*Exercise instructions:* How many lines in the rows below contain the string "time", matching case exactly? Reply with the number alone.
— Start of Record list —
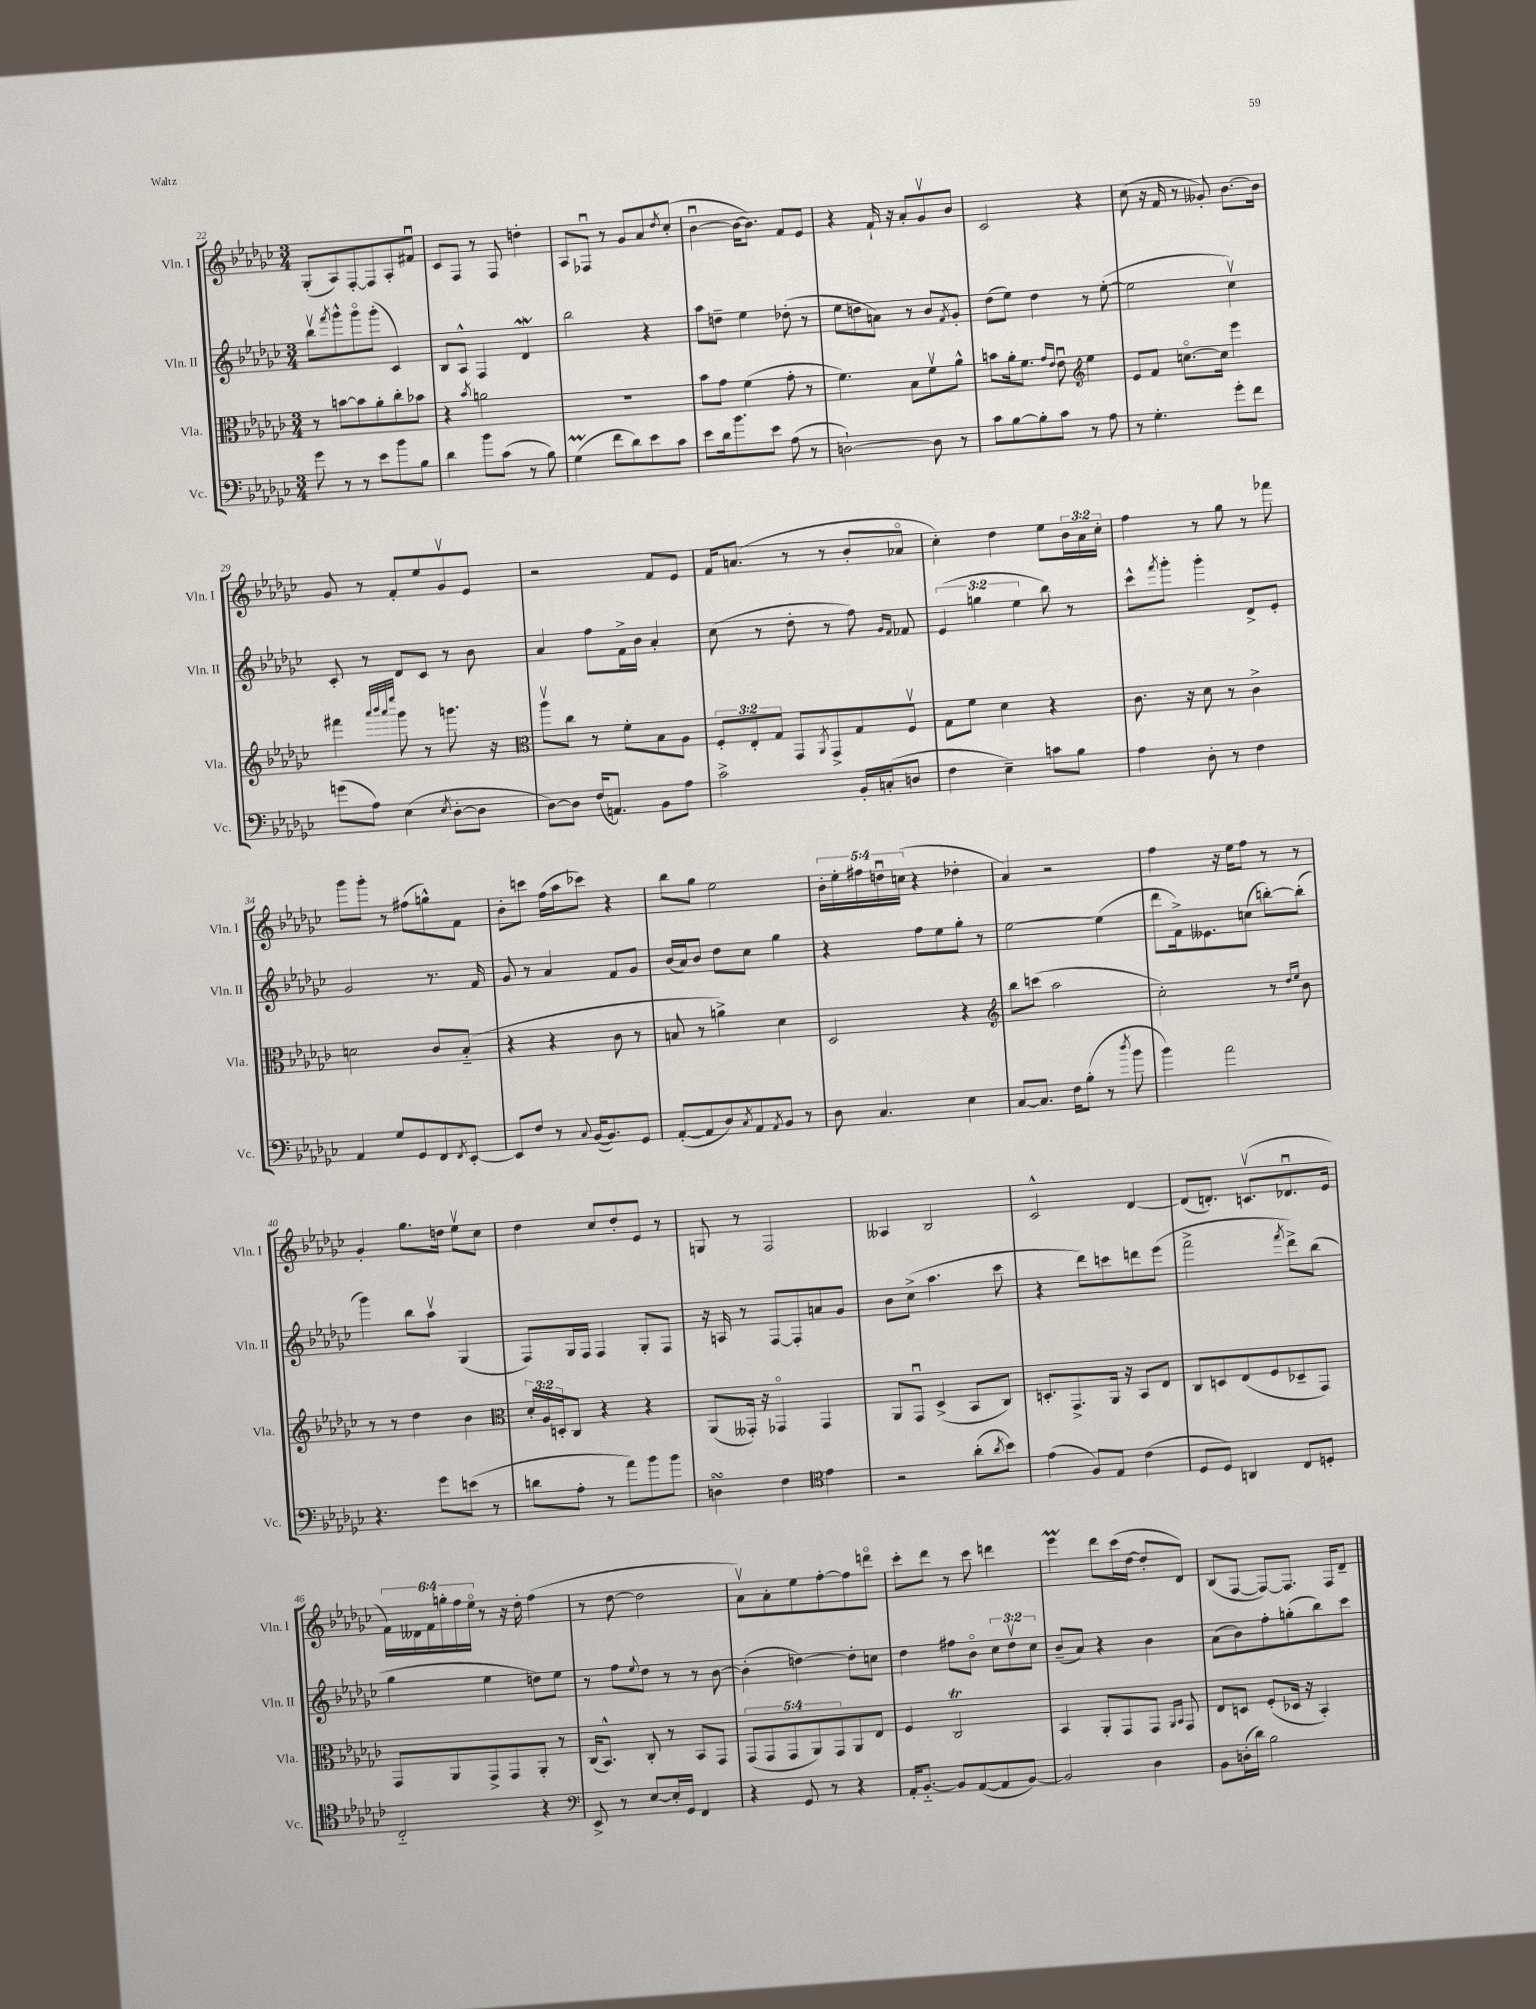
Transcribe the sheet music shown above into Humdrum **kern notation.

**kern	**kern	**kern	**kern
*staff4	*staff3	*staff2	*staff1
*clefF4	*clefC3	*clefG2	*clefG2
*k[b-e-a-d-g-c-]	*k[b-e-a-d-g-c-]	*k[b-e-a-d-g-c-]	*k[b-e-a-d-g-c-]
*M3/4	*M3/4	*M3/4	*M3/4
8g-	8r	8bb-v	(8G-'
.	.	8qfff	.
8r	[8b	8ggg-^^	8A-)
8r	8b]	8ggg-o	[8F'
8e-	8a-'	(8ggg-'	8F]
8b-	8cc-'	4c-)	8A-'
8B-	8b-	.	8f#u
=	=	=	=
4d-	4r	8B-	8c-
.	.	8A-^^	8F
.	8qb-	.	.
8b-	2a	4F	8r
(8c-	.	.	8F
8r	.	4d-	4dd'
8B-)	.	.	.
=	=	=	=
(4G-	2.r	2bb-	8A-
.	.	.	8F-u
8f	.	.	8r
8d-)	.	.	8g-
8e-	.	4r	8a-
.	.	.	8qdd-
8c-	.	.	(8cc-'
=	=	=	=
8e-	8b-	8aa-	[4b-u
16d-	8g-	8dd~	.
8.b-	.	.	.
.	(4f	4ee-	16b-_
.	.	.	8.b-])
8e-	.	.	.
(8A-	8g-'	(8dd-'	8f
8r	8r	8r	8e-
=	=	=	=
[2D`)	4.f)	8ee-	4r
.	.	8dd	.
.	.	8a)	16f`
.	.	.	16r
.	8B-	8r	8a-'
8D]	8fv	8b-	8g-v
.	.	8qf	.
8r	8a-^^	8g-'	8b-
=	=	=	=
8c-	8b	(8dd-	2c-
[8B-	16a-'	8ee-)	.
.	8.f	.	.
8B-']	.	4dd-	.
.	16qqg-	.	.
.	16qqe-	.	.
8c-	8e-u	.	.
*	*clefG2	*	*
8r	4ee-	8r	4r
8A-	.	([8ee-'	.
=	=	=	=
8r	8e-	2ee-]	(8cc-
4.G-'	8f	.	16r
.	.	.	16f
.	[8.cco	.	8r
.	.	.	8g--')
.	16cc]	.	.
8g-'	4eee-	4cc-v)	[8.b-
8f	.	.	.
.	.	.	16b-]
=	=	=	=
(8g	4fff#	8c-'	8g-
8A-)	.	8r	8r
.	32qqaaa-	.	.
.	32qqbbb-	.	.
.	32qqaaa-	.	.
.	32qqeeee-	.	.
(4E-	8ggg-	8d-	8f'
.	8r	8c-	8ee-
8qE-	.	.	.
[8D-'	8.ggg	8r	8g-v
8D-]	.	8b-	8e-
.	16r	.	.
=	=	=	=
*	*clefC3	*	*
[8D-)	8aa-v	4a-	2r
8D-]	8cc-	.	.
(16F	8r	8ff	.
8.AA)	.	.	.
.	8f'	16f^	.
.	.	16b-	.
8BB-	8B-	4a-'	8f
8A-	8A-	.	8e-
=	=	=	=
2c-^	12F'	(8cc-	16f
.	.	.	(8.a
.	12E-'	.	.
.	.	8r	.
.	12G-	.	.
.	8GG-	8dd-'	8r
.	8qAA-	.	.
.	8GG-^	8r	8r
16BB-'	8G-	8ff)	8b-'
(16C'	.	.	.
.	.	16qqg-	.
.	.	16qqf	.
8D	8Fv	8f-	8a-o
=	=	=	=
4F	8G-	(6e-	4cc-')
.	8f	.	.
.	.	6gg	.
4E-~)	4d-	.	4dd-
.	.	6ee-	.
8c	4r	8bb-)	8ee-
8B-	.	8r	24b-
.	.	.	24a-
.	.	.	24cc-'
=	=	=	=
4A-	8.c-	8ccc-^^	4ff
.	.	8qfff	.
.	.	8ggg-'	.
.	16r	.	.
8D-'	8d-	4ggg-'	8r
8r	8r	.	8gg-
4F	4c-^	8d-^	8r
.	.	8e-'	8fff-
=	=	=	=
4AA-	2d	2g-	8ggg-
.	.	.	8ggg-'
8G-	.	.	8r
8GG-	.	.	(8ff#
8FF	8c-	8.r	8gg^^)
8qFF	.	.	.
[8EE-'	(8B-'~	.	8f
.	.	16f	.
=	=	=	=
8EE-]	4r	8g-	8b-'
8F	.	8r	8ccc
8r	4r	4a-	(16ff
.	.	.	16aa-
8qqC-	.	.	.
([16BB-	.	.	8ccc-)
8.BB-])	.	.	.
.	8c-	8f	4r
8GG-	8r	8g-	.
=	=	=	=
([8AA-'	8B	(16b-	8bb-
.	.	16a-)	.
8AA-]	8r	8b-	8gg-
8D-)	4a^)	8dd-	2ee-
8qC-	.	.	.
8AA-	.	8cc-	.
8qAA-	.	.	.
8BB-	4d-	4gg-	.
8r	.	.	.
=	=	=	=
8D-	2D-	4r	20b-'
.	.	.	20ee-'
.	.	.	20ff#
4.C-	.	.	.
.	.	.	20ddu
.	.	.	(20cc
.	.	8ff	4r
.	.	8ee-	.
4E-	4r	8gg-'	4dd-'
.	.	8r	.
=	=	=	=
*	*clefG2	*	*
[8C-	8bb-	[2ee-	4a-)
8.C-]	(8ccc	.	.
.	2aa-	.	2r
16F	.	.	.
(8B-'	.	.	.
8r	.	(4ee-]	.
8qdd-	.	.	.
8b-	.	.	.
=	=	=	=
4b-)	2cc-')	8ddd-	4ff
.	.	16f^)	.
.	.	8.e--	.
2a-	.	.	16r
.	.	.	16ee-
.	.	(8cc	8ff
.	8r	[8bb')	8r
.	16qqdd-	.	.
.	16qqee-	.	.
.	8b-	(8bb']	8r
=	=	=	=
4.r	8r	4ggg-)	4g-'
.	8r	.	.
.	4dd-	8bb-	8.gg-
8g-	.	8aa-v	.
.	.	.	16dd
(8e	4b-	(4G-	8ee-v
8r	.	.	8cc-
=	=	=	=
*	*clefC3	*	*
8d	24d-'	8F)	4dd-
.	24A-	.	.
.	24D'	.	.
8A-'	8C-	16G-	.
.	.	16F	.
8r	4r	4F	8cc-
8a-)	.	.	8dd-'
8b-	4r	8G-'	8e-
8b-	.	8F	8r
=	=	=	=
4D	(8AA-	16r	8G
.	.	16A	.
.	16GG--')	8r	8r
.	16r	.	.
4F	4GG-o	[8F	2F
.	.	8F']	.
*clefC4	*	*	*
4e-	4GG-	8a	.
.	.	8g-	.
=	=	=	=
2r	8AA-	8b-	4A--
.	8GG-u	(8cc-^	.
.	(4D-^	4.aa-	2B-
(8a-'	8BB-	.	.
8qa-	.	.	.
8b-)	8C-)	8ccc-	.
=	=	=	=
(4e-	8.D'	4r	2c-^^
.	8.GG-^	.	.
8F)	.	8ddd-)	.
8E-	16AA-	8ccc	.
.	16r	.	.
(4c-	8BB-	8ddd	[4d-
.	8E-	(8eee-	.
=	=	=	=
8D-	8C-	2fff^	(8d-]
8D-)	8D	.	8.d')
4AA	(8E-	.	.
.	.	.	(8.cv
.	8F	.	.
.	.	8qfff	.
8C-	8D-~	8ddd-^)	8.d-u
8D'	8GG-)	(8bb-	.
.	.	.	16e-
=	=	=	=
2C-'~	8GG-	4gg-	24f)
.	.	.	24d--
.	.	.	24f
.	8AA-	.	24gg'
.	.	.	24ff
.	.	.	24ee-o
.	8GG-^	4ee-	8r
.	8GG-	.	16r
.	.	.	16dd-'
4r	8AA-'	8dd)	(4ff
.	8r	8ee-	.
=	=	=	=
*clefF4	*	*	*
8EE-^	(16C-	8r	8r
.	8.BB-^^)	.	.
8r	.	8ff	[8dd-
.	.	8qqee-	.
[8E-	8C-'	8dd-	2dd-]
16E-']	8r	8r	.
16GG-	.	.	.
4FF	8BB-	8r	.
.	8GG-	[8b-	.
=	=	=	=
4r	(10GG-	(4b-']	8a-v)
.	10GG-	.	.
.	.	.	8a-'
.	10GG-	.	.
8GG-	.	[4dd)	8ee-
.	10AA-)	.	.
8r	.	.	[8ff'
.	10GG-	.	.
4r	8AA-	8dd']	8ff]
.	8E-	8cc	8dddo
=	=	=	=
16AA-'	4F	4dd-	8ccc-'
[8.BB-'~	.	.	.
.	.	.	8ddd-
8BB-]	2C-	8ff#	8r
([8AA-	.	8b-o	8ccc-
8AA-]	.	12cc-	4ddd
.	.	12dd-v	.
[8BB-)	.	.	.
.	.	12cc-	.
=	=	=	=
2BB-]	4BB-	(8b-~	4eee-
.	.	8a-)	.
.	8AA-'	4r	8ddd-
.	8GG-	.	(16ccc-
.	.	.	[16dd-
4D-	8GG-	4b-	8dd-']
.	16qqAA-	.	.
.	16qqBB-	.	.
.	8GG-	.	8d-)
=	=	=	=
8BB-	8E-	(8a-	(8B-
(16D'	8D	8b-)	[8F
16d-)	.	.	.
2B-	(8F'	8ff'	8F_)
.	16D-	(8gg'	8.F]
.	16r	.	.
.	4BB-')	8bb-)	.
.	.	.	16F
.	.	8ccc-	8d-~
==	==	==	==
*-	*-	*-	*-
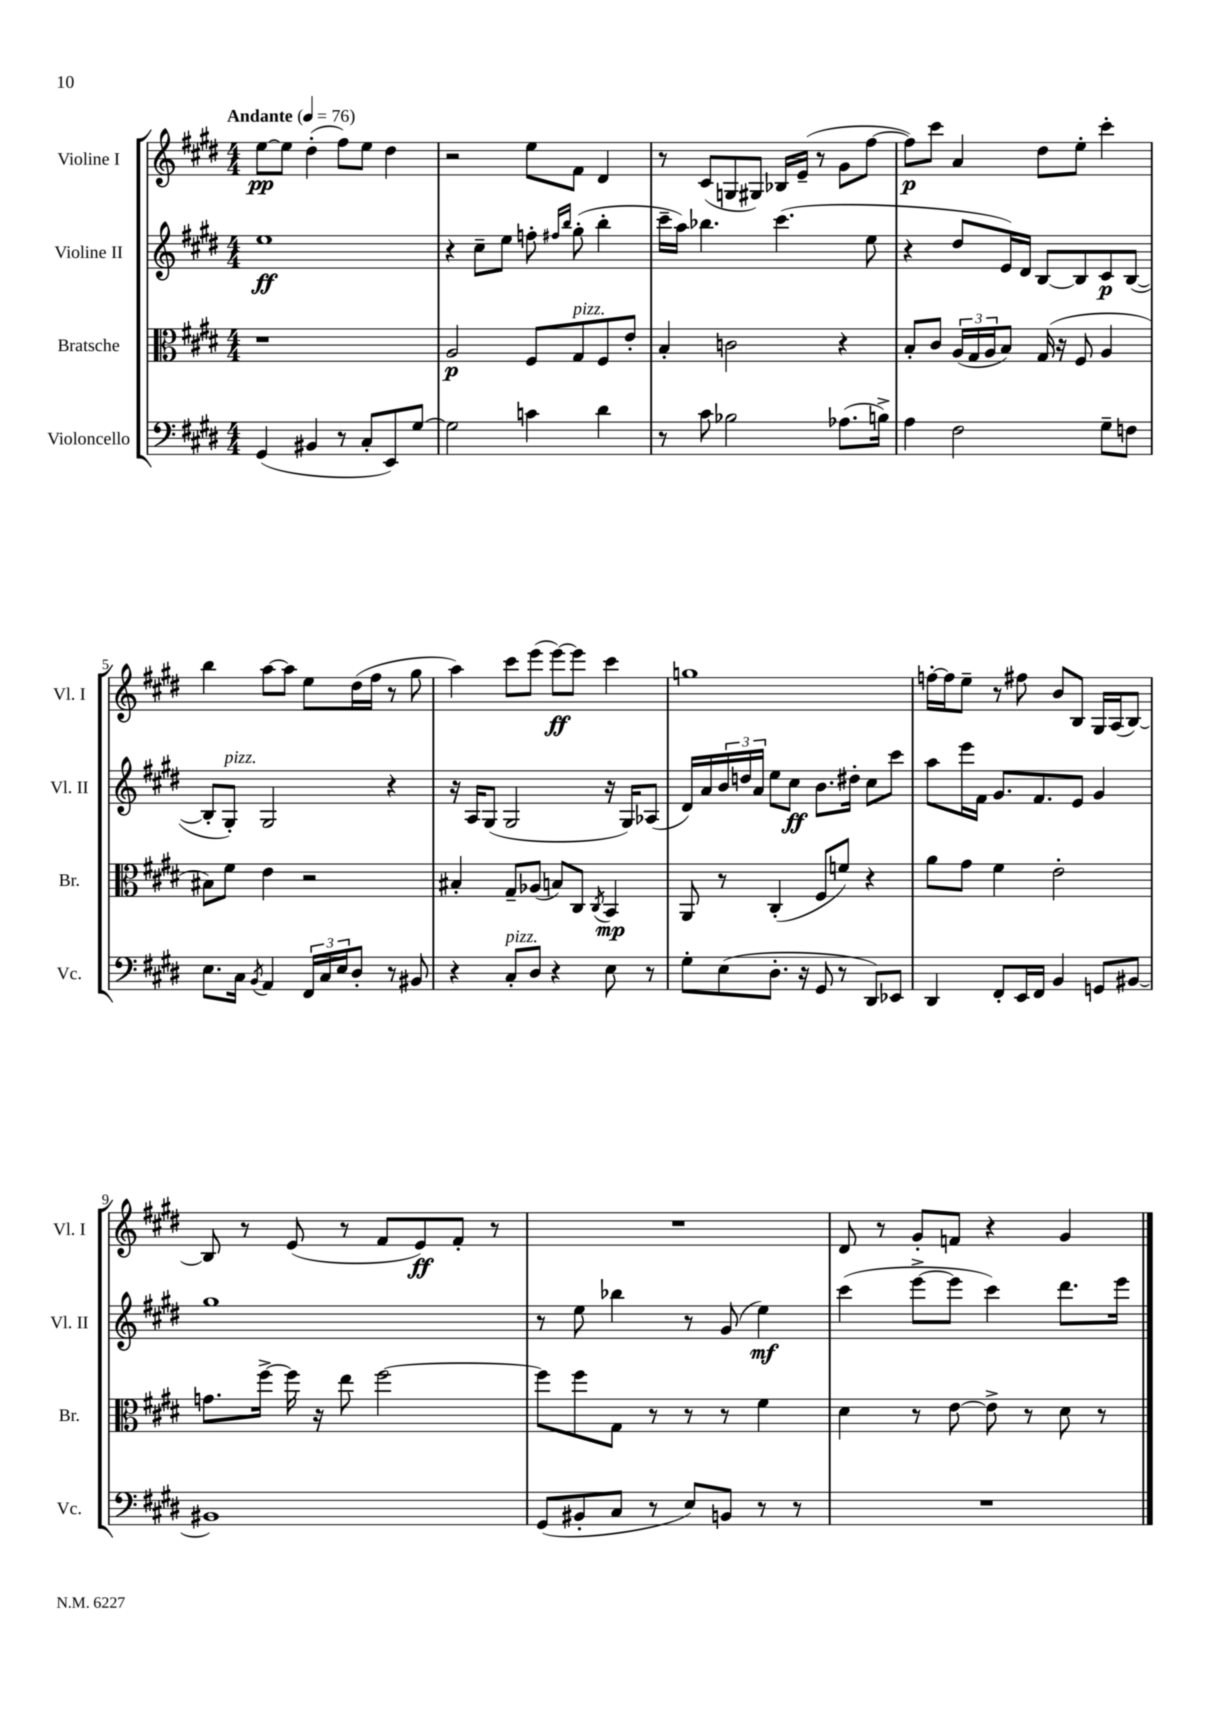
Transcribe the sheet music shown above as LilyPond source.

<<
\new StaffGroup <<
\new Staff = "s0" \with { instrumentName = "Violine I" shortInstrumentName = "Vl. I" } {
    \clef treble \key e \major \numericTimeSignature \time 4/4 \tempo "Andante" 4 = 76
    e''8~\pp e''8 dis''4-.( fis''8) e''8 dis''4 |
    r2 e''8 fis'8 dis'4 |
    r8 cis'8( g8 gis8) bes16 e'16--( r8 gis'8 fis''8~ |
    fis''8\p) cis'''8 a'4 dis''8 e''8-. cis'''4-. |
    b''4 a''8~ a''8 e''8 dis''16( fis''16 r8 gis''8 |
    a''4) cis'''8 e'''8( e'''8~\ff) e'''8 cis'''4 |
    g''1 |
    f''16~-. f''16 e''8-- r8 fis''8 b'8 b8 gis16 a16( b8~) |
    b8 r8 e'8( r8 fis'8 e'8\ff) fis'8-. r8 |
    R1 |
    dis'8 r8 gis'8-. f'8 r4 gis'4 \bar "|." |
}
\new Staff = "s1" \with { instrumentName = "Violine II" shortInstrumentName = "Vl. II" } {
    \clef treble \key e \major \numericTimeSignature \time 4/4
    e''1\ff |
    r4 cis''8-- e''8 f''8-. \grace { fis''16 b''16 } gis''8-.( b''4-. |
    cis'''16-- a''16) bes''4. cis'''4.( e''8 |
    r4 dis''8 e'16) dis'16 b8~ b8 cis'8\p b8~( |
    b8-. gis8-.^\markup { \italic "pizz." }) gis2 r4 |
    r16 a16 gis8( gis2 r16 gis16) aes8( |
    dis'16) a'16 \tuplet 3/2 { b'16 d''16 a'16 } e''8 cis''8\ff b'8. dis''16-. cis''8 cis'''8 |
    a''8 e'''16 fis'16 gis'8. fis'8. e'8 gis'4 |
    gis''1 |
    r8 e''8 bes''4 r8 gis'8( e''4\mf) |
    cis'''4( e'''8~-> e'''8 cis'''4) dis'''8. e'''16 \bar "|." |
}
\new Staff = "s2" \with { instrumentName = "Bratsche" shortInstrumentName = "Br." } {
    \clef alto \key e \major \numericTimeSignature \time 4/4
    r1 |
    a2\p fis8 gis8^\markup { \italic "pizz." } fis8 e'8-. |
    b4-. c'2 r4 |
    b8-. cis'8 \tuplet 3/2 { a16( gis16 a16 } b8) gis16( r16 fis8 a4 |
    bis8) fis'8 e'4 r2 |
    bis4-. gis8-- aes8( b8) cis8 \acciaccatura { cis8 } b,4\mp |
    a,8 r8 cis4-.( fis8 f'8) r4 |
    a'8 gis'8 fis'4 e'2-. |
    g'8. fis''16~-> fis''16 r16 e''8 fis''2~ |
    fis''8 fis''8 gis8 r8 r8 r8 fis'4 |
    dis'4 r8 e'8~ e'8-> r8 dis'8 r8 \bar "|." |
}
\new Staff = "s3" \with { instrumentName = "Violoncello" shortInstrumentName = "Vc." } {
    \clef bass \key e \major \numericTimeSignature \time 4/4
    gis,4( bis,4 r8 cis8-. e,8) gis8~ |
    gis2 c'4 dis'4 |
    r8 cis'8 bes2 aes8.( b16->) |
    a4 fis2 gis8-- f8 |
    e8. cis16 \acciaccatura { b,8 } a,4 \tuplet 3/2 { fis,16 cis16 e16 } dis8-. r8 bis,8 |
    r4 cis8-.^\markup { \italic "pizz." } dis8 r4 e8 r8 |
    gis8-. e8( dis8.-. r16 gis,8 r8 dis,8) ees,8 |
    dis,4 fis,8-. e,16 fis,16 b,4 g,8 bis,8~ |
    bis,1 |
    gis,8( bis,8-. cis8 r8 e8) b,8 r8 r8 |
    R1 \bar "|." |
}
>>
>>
— End of Record list —
*Response to this task:* 4